*AVAILABLE DATA:*
···

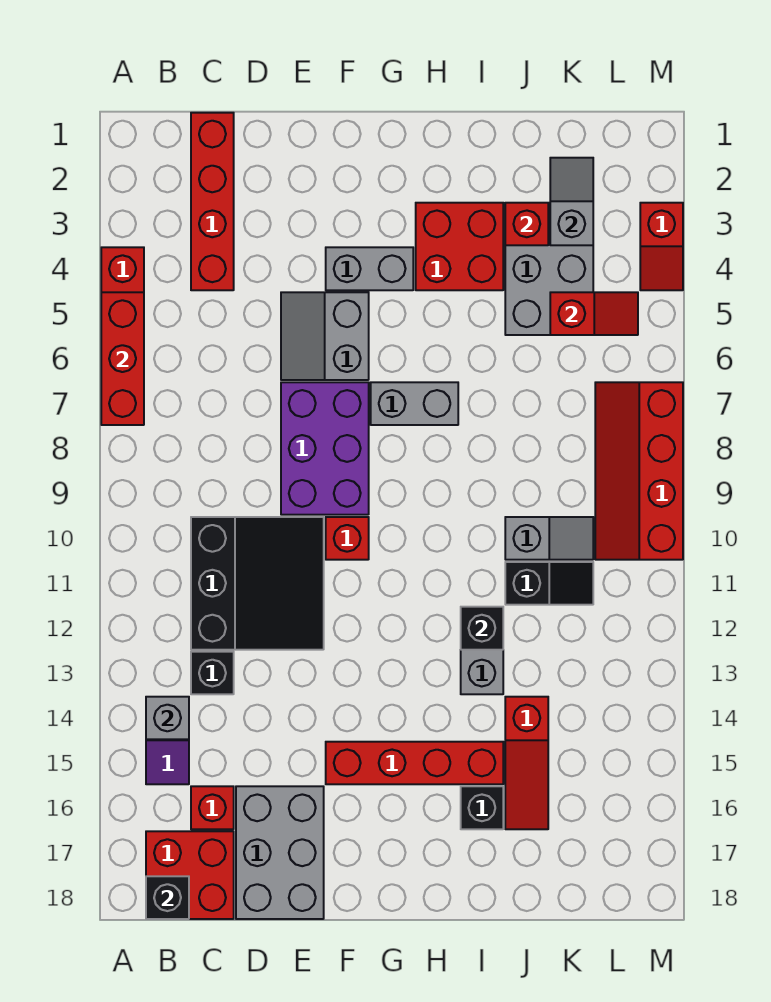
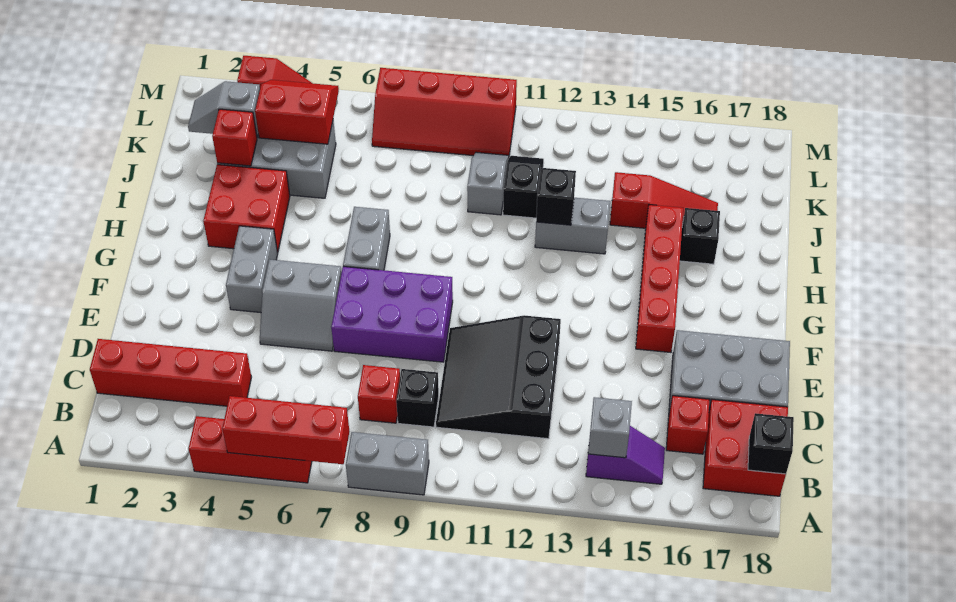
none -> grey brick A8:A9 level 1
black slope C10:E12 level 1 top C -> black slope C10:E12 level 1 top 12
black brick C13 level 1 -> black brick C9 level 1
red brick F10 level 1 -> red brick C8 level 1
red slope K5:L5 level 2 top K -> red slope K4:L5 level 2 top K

···

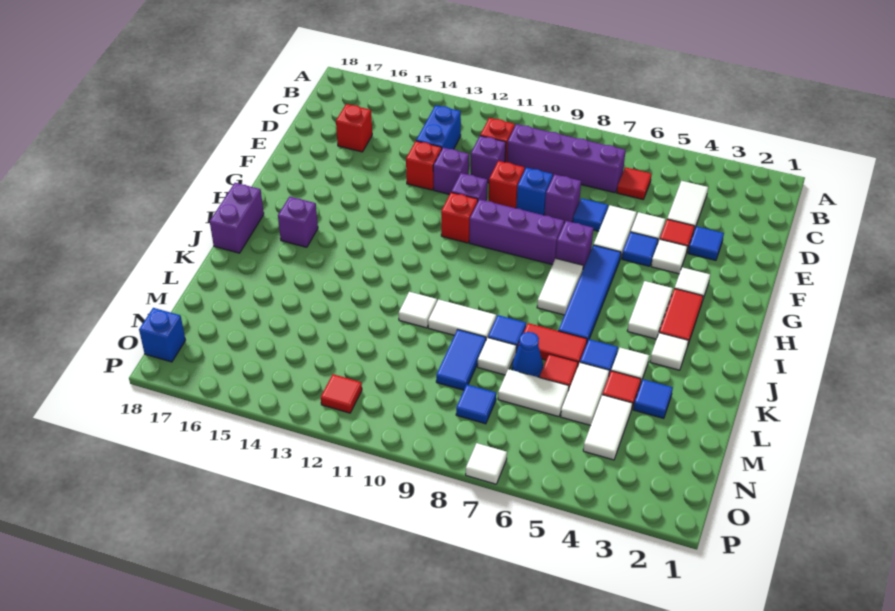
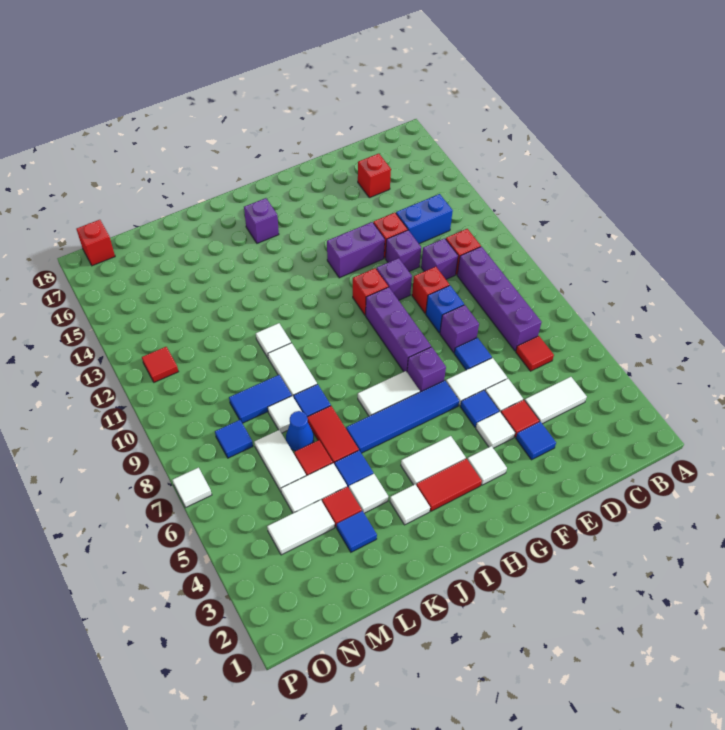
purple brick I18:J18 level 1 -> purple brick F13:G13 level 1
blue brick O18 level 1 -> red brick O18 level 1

···

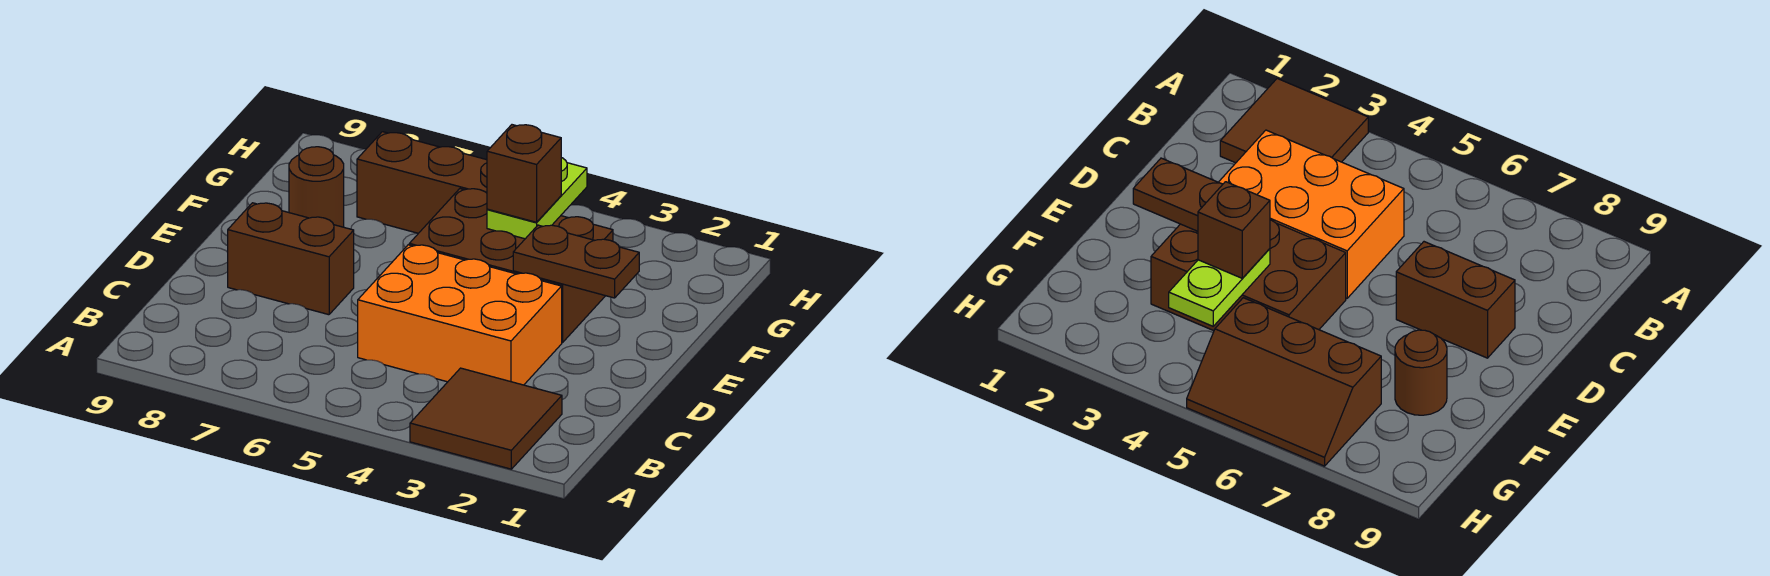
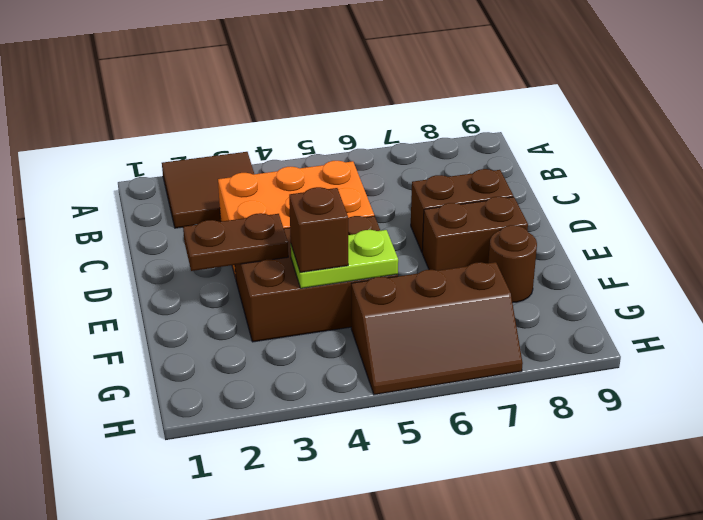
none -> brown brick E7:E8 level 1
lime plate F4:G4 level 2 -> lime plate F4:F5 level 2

···

*THE PROBLEM:*
Check each line of the listing above, and copy it if it contains the word "brick".

*RESPONSE AREA:*
none -> grey brick A8:A9 level 1
black brick C13 level 1 -> black brick C9 level 1
red brick F10 level 1 -> red brick C8 level 1
purple brick I18:J18 level 1 -> purple brick F13:G13 level 1
blue brick O18 level 1 -> red brick O18 level 1
none -> brown brick E7:E8 level 1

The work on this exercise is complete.